What the exercise asks
Transcribe the records that follow. Keep every word exactly, and drop the pictures.

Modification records

"""

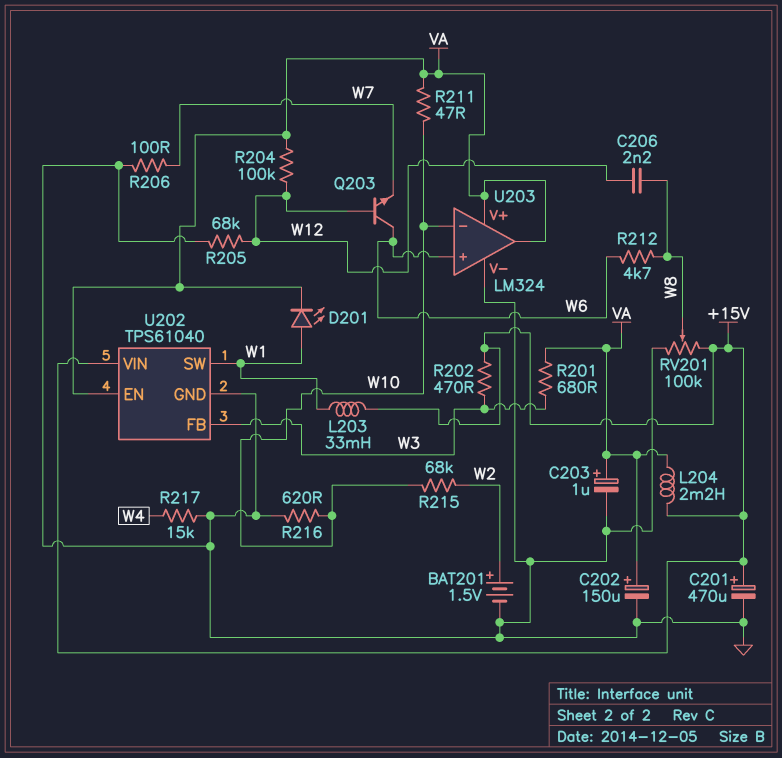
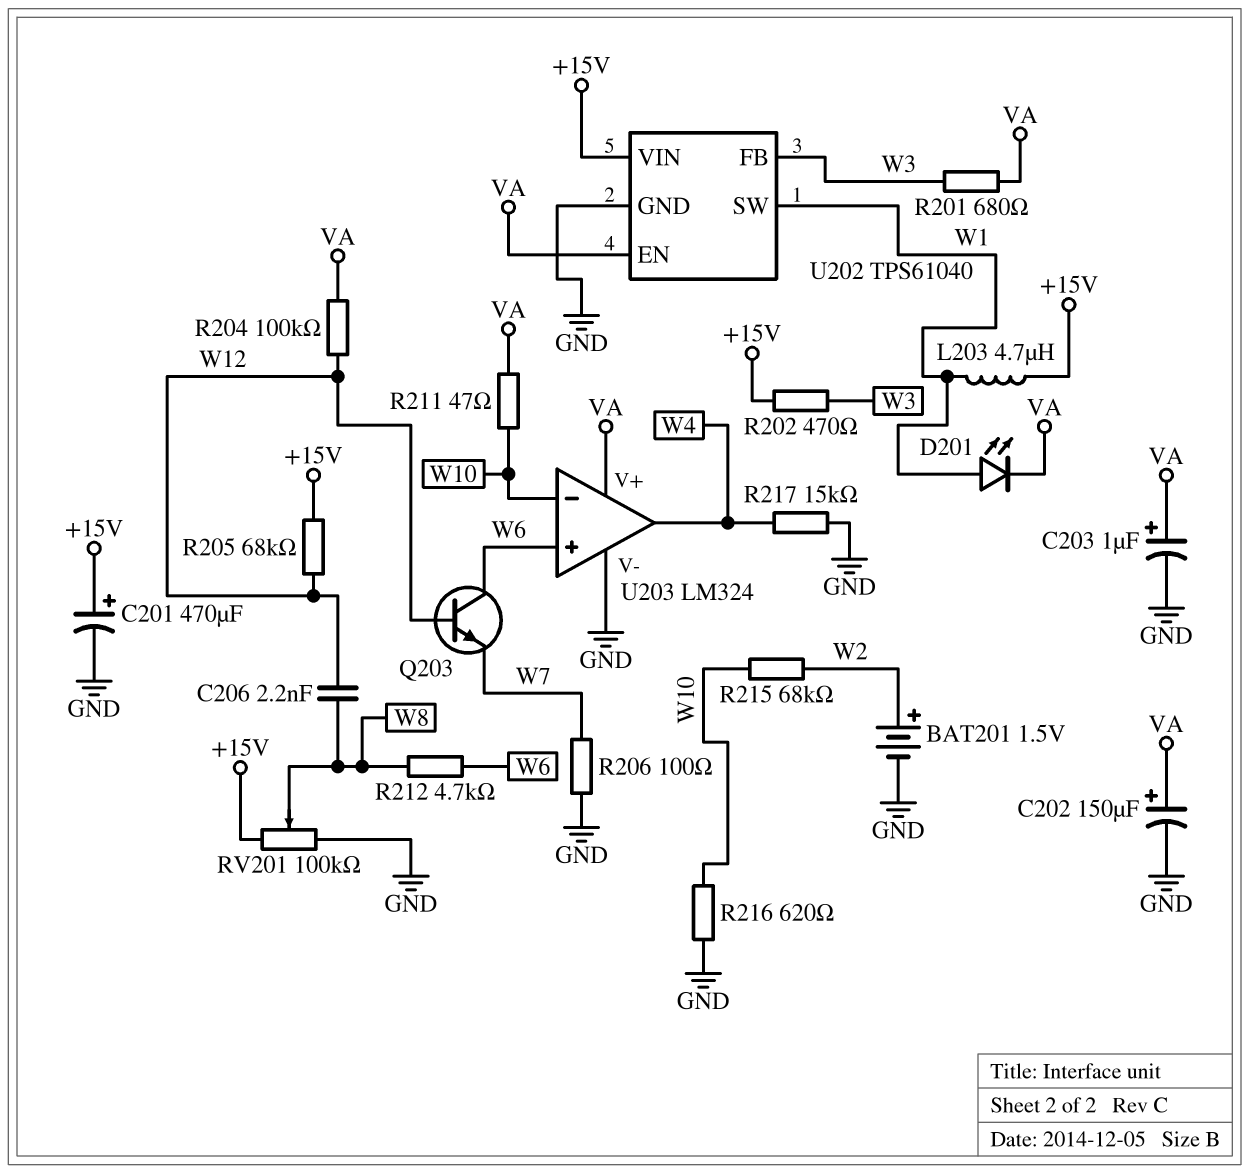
L203: 33mH (+15V, W1) -> 4.7uH (+15V, W1)
L204: 2.2mH (+15V, VA) -> none
R205: 68k (GND, W12) -> 68k (+15V, W12)
U203 pin out: VA -> W4

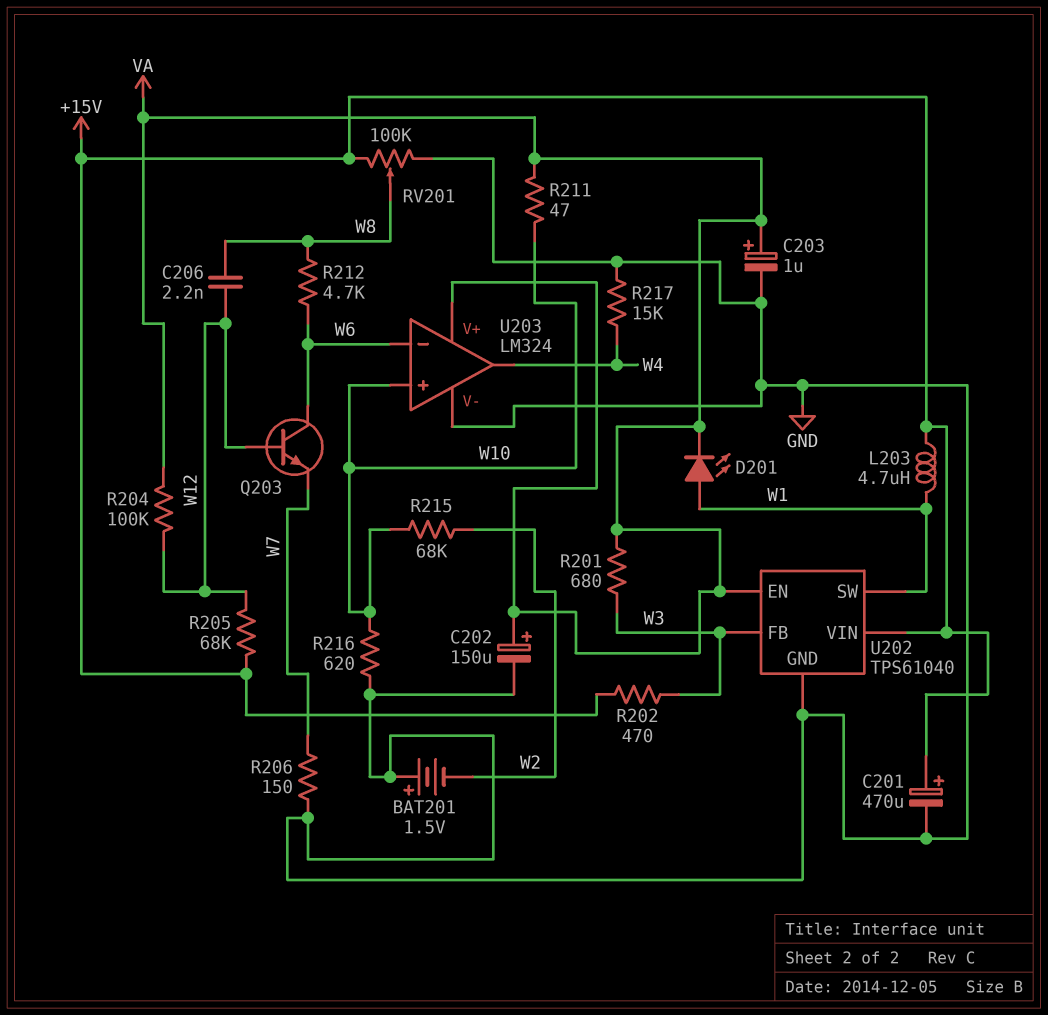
BAT201: 1.5V (plus W2, minus GND) -> 1.5V (plus GND, minus W2)
R206: 100 (GND, W7) -> 150 (GND, W7)
U203 pin in+: W6 -> W10
U203 pin in-: W10 -> W6

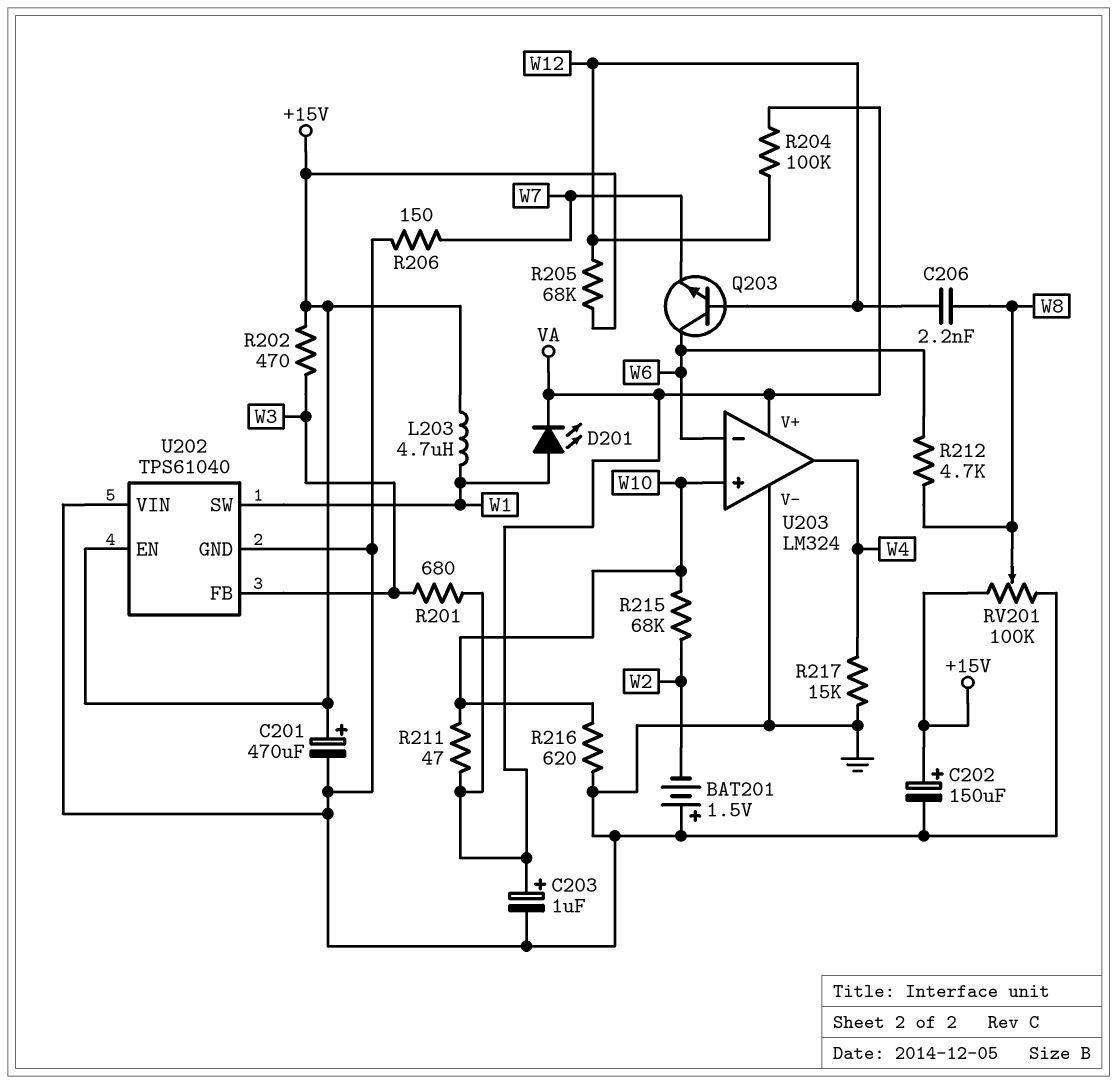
C202: 150uF (plus VA, minus GND) -> 150uF (plus +15V, minus GND)
U202 pin EN: VA -> +15V
U202 pin VIN: +15V -> GND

"""

Finished task
L203: 33mH (+15V, W1) -> 4.7uH (+15V, W1)
L204: 2.2mH (+15V, VA) -> none
R205: 68k (GND, W12) -> 68k (+15V, W12)
U203 pin out: VA -> W4

BAT201: 1.5V (plus W2, minus GND) -> 1.5V (plus GND, minus W2)
R206: 100 (GND, W7) -> 150 (GND, W7)
U203 pin in+: W6 -> W10
U203 pin in-: W10 -> W6

C202: 150uF (plus VA, minus GND) -> 150uF (plus +15V, minus GND)
U202 pin EN: VA -> +15V
U202 pin VIN: +15V -> GND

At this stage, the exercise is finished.